- **WHAT THIS TASK INVOLVES**
Locate the word "image" in the material, then show every line that holds it.

-------- STORED ROWS

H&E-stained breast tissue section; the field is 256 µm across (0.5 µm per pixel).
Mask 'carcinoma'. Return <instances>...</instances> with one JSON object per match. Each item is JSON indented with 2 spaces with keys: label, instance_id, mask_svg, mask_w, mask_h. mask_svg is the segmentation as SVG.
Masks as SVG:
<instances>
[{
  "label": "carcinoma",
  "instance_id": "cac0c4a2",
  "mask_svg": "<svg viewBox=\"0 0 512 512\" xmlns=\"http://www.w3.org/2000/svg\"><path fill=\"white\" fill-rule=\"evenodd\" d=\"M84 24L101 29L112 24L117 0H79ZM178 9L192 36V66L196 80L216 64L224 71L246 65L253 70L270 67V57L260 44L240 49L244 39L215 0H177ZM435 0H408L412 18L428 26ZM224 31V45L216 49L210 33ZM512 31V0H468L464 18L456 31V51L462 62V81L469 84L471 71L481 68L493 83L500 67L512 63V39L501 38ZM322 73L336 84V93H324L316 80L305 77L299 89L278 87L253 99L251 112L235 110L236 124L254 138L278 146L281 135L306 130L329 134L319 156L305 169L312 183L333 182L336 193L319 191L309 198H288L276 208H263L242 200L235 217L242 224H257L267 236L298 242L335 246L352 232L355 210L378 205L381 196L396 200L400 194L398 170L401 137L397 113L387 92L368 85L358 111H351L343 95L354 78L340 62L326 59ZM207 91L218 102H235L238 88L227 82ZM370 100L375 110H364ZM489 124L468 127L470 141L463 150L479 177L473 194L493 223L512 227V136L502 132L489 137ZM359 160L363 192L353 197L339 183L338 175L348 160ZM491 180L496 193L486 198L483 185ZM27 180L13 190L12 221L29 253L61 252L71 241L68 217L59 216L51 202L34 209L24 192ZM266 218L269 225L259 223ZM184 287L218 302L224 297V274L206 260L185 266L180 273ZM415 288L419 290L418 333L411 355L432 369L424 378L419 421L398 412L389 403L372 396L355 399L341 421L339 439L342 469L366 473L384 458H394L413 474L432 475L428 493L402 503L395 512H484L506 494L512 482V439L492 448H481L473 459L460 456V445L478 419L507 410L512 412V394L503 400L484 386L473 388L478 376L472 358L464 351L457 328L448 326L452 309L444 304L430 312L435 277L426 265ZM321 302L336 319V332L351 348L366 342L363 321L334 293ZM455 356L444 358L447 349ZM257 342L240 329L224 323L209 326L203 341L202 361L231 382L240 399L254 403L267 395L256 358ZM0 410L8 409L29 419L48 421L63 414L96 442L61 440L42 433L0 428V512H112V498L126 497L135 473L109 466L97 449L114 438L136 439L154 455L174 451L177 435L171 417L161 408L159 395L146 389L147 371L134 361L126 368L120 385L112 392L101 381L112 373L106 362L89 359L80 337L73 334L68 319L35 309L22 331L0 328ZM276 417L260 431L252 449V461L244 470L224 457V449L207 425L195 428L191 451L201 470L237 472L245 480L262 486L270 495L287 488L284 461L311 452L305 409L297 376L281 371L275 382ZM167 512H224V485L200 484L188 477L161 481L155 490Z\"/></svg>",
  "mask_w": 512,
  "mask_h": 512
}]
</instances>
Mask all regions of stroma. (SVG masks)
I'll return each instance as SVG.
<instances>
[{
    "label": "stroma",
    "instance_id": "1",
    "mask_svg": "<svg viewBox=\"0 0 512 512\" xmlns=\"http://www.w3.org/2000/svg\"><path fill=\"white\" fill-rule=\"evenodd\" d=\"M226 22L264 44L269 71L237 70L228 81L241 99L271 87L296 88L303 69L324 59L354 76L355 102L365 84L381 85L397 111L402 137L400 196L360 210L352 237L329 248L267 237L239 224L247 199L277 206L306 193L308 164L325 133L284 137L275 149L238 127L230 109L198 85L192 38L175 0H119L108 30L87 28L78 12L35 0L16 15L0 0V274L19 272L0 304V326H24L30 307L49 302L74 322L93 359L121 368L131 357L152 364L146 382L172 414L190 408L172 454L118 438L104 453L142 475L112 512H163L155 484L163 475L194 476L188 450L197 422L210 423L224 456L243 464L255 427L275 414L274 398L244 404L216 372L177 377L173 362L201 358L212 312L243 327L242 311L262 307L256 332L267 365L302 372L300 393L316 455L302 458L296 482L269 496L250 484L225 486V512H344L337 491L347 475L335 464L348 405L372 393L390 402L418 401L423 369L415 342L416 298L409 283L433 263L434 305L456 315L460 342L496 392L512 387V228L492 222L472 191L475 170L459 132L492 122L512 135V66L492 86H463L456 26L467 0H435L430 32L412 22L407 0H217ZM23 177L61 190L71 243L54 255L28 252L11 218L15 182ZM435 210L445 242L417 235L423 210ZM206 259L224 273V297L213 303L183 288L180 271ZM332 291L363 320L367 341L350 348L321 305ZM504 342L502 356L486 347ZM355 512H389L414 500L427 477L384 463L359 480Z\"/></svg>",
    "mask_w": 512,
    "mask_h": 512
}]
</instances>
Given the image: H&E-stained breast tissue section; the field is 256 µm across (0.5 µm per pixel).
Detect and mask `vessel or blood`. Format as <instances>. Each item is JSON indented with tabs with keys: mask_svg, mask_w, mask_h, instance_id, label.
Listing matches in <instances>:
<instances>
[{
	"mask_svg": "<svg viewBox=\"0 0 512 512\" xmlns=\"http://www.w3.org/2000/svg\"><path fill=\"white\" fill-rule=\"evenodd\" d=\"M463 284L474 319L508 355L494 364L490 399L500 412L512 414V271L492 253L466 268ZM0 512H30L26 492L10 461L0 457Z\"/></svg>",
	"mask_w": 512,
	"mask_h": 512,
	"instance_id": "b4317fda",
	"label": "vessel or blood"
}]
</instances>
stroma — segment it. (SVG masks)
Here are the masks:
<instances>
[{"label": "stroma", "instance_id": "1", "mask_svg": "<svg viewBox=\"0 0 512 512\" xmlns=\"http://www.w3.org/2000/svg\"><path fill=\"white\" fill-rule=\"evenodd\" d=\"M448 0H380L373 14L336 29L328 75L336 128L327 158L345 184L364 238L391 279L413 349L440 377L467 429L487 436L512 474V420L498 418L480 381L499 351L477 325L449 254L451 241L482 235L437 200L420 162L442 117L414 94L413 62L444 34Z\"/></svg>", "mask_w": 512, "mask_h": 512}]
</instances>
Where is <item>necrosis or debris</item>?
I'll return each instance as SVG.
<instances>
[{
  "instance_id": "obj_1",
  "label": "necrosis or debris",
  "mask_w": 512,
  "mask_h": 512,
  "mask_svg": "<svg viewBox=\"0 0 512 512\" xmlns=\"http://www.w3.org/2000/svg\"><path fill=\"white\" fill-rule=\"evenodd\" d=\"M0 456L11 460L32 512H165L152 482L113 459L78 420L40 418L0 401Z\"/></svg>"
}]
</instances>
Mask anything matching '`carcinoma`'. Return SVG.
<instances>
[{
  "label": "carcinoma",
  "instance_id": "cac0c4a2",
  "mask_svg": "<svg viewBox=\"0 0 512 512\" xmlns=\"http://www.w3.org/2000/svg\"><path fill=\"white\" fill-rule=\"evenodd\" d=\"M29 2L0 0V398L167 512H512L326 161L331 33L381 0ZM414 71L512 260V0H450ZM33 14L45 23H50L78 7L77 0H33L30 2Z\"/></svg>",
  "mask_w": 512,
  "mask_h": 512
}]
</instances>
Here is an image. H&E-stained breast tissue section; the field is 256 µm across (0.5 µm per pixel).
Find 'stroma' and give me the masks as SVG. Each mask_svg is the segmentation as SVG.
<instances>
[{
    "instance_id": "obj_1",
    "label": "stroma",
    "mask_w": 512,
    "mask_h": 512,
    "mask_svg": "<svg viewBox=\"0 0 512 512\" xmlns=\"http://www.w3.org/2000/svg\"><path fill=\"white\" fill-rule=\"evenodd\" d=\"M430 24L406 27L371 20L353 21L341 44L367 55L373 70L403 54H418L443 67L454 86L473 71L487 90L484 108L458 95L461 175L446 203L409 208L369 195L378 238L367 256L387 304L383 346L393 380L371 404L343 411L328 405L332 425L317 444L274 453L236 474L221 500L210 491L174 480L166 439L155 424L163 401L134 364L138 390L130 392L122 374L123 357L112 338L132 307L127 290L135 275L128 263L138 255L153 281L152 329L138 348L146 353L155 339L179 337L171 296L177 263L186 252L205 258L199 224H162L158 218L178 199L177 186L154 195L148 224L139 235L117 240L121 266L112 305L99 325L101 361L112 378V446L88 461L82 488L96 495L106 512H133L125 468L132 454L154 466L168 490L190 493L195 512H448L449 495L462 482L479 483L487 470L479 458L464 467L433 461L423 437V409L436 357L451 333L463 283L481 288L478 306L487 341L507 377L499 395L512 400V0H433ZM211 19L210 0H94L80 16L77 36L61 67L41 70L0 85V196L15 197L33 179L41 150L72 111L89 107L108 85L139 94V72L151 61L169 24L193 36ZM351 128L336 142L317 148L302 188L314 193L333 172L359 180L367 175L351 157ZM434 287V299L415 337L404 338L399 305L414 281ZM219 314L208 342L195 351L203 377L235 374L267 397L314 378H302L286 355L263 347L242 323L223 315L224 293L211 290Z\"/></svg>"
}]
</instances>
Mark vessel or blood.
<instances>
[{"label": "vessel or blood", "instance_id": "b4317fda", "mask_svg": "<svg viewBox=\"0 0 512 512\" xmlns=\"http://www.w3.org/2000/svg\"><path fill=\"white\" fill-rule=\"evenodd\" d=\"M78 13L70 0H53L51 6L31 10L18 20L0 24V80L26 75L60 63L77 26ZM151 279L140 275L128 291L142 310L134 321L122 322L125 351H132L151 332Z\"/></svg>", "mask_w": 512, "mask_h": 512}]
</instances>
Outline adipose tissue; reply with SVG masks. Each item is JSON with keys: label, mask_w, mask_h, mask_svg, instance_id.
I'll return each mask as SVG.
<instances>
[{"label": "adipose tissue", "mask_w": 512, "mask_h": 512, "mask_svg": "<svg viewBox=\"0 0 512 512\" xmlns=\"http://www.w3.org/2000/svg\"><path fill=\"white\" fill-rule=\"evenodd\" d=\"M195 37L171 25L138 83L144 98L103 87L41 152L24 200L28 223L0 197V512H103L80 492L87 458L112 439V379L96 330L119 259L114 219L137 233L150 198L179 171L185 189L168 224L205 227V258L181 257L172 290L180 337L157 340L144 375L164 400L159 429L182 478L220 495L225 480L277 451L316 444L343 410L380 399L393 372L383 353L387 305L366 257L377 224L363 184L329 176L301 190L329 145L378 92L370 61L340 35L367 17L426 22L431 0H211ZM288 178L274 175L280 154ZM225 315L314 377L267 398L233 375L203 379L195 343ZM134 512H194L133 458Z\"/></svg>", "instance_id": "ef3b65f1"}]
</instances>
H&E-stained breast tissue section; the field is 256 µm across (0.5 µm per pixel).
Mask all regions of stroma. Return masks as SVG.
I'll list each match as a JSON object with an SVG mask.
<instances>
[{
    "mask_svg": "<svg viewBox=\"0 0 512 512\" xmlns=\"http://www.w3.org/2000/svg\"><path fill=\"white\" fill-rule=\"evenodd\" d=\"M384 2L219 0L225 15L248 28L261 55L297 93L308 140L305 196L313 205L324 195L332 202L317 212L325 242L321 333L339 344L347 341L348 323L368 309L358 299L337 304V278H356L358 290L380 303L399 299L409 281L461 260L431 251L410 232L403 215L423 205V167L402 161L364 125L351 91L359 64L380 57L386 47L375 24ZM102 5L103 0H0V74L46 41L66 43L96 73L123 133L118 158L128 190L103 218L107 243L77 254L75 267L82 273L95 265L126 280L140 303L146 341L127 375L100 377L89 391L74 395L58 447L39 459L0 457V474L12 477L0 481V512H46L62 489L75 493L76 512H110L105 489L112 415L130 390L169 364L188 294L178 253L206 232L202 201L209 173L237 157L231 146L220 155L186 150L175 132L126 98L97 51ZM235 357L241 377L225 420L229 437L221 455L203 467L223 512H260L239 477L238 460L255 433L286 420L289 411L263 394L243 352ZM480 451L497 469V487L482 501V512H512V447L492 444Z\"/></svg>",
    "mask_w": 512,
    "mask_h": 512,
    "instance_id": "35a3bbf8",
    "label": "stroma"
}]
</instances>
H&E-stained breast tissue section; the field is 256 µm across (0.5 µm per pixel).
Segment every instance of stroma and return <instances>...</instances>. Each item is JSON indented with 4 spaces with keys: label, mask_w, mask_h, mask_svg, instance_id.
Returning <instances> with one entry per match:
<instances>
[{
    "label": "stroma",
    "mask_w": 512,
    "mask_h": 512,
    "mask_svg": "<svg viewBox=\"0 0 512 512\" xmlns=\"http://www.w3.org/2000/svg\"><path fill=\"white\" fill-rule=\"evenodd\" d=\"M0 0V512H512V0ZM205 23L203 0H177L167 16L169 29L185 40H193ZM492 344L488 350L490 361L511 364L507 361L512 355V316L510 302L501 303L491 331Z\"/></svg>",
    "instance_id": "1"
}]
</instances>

----------------

- **REPLY**
Given the image: H&E-stained breast tissue section; the field is 256 µm across (0.5 µm per pixel).
Here is an image. H&E-stained breast tissue section; the field is 256 µm across (0.5 µm per pixel).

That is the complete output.